## What you have to do
Repeat, exactly and with no pictures, the lines that run from the beginning of the entries through the line containing "plant: (66, 118) -> (183, 111), added".

--- Data section ---

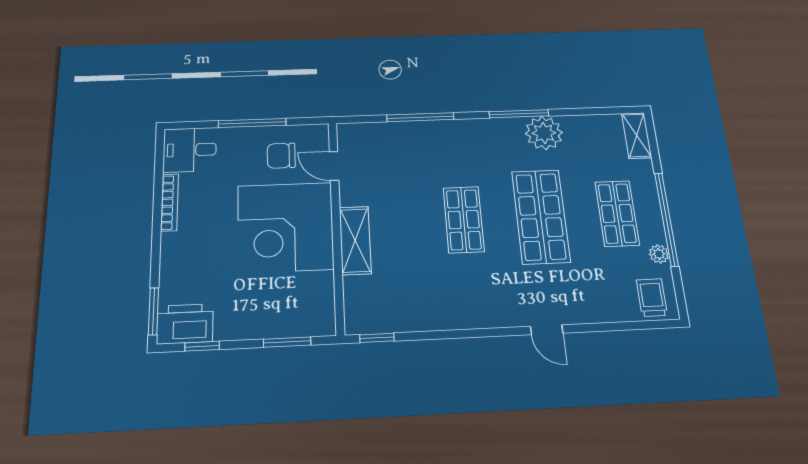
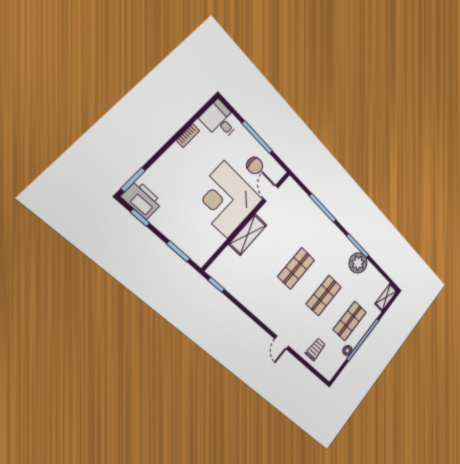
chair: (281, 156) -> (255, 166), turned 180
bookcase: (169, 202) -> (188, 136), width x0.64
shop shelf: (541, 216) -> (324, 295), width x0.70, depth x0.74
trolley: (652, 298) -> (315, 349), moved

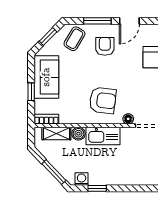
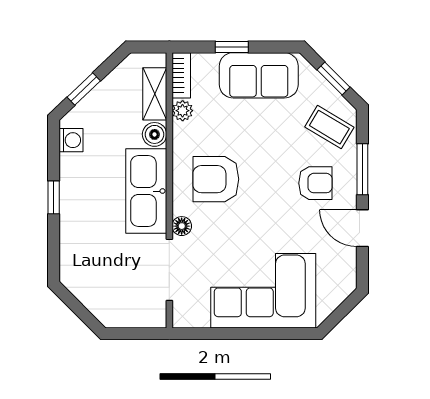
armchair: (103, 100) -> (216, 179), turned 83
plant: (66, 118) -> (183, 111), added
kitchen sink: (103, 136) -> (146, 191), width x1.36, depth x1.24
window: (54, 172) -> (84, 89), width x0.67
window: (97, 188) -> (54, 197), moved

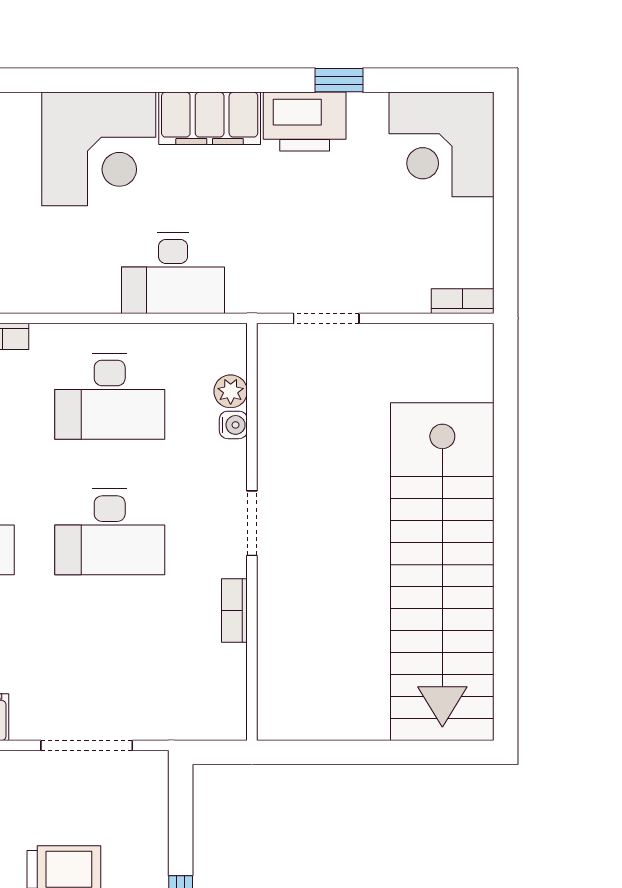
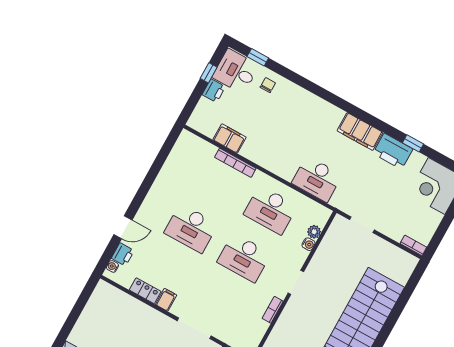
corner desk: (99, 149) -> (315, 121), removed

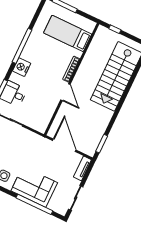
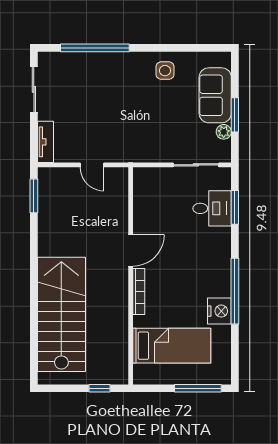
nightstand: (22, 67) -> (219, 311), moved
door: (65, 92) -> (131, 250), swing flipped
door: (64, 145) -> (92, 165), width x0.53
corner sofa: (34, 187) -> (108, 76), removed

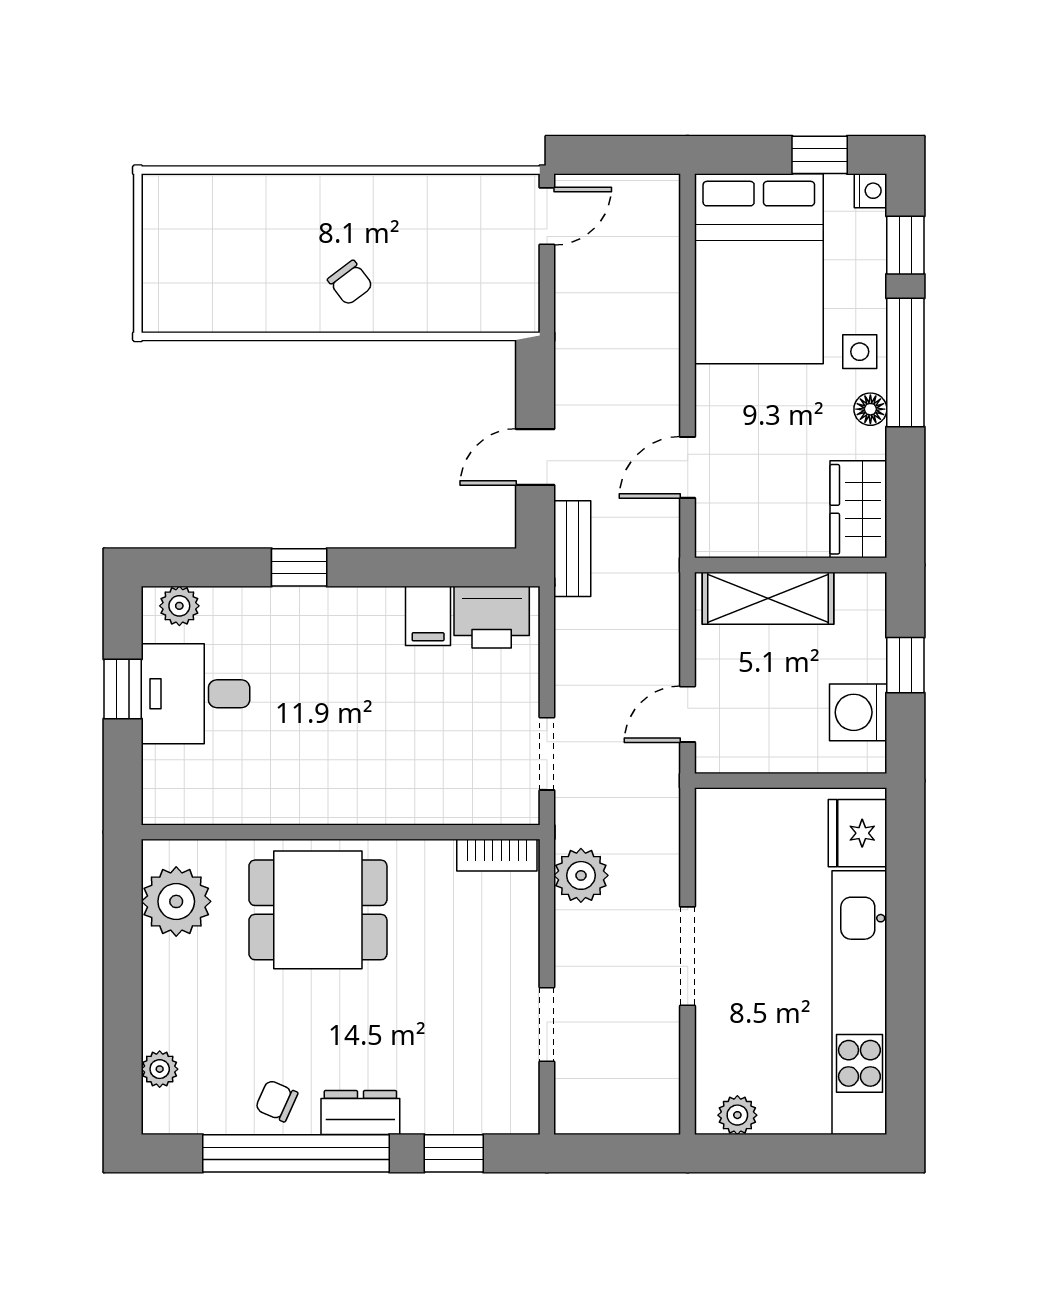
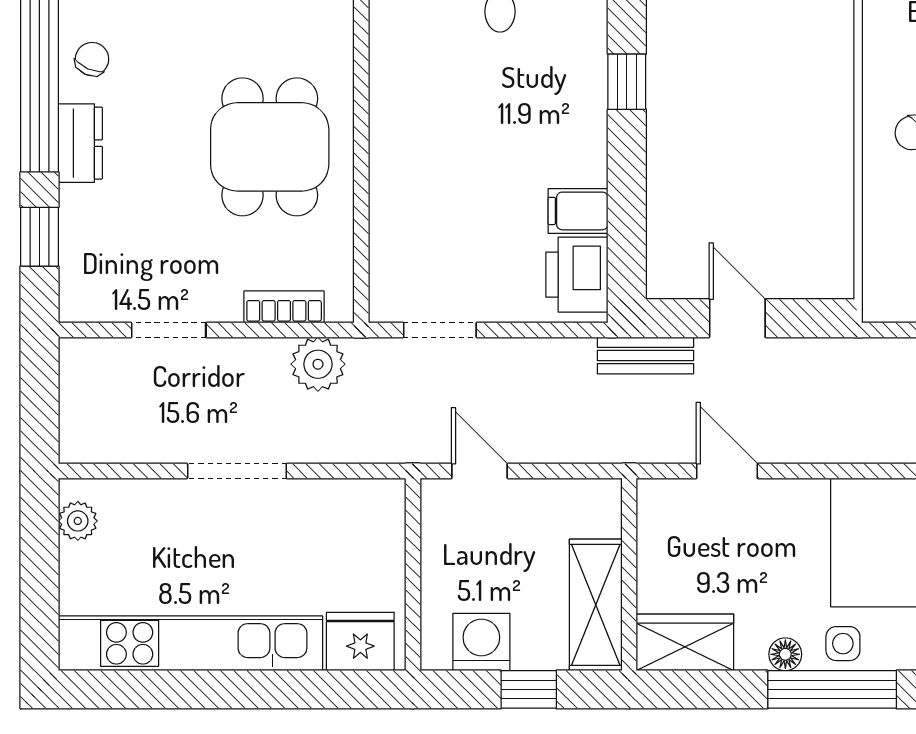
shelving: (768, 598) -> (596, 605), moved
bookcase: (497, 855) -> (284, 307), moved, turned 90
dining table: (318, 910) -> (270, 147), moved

---

## Written response
chair: (281, 156) -> (255, 166), turned 180
bookcase: (169, 202) -> (188, 136), width x0.64
shop shelf: (541, 216) -> (324, 295), width x0.70, depth x0.74
trolley: (652, 298) -> (315, 349), moved

armchair: (103, 100) -> (216, 179), turned 83
plant: (66, 118) -> (183, 111), added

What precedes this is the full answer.